- EXERCISE PROMPT: The entries below contain a line with "lime brick E3:G3" and a line with "black brick H7:I8". Quote exactly those two lines and all lines between them.

- THE INPUT:
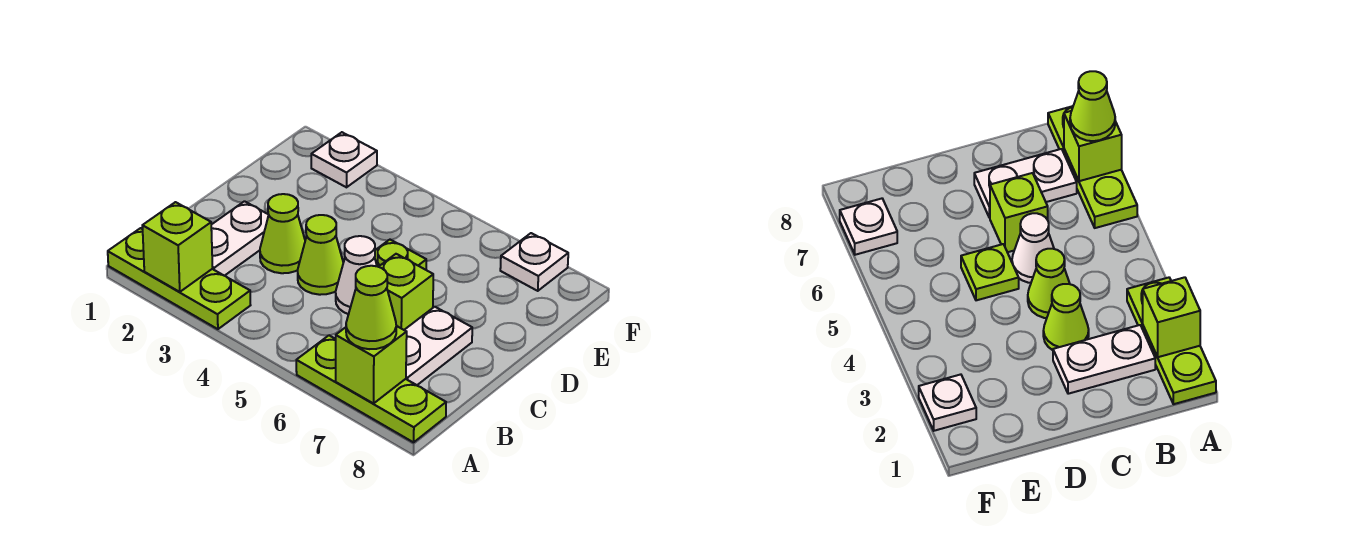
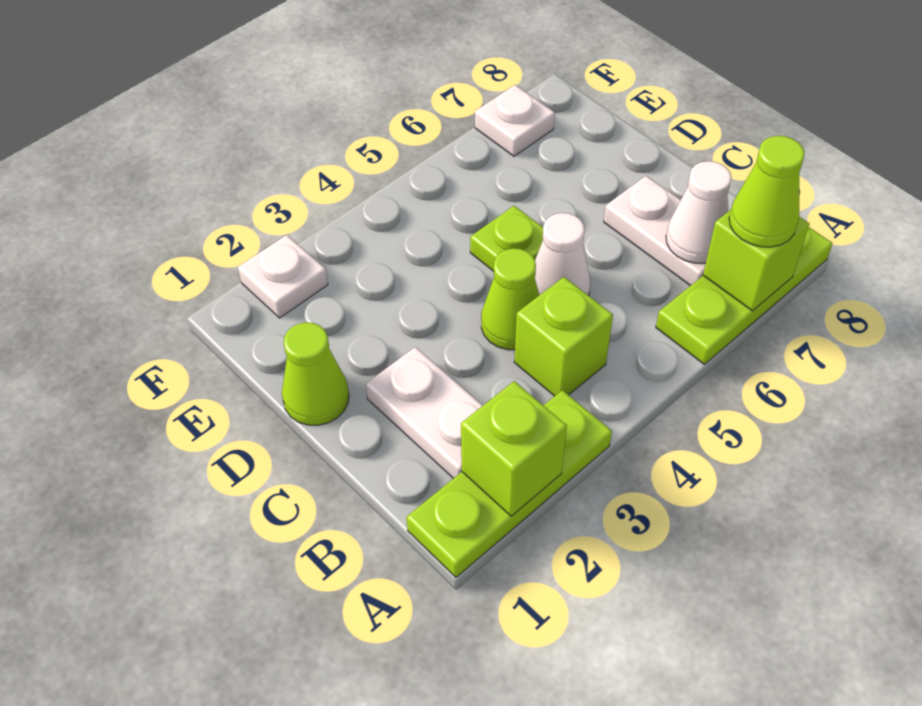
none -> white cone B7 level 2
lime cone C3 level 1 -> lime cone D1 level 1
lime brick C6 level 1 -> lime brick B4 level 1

==

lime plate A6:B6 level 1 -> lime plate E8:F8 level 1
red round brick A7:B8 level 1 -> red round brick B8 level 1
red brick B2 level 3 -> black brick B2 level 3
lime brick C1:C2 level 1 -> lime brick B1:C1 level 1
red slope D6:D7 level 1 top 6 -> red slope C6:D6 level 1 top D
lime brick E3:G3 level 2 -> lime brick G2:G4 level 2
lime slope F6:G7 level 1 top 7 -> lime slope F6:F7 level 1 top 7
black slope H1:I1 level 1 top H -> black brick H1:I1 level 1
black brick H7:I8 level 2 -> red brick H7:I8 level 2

...

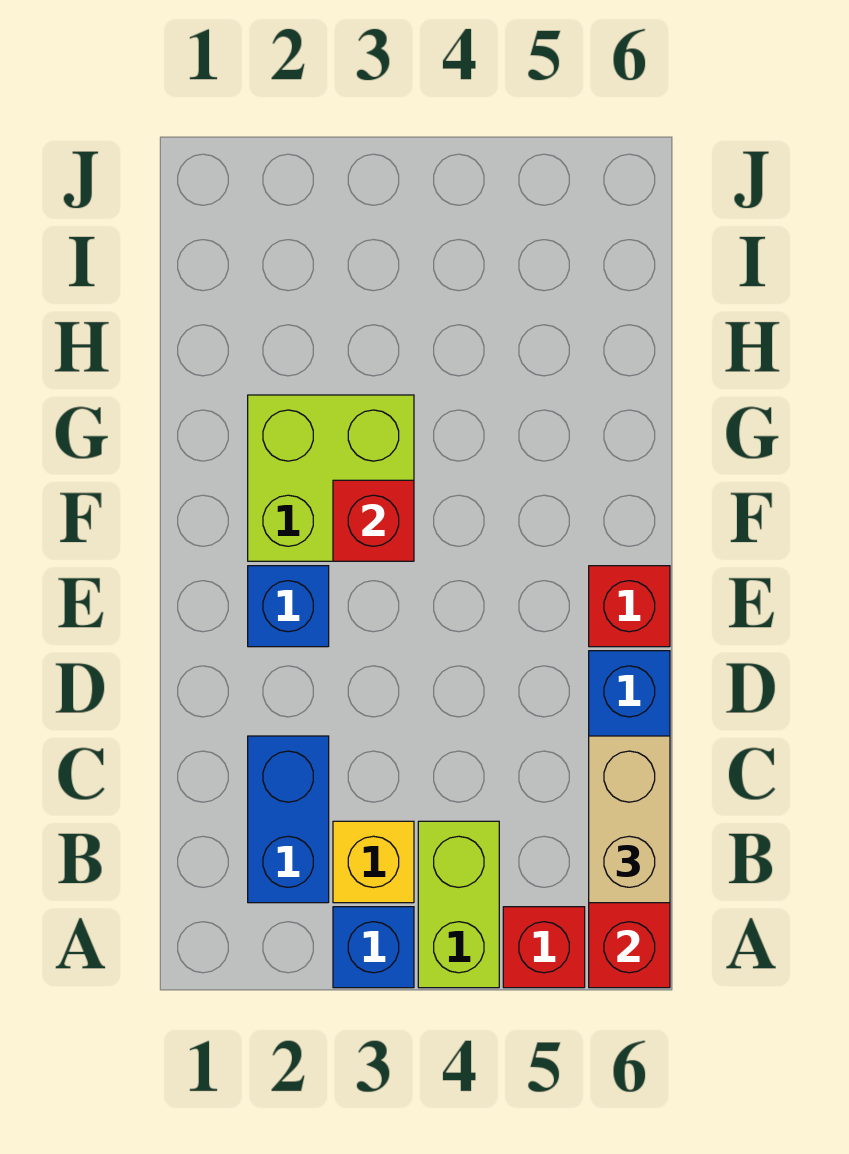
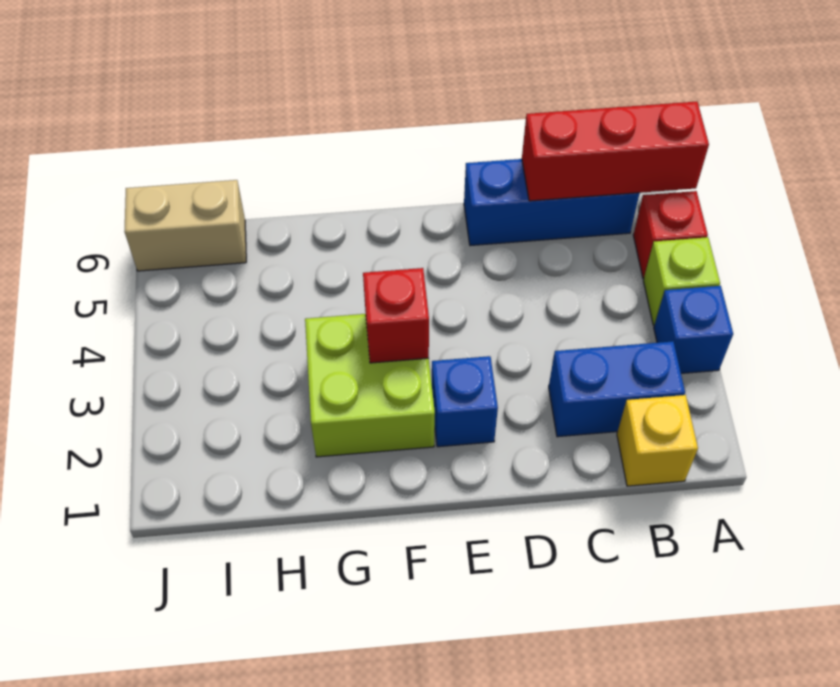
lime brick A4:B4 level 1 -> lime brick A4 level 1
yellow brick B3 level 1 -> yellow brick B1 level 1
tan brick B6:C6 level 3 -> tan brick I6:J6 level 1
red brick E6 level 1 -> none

- ANSWER FOR THIS EXERCISE:
lime brick E3:G3 level 2 -> lime brick G2:G4 level 2
lime slope F6:G7 level 1 top 7 -> lime slope F6:F7 level 1 top 7
black slope H1:I1 level 1 top H -> black brick H1:I1 level 1
black brick H7:I8 level 2 -> red brick H7:I8 level 2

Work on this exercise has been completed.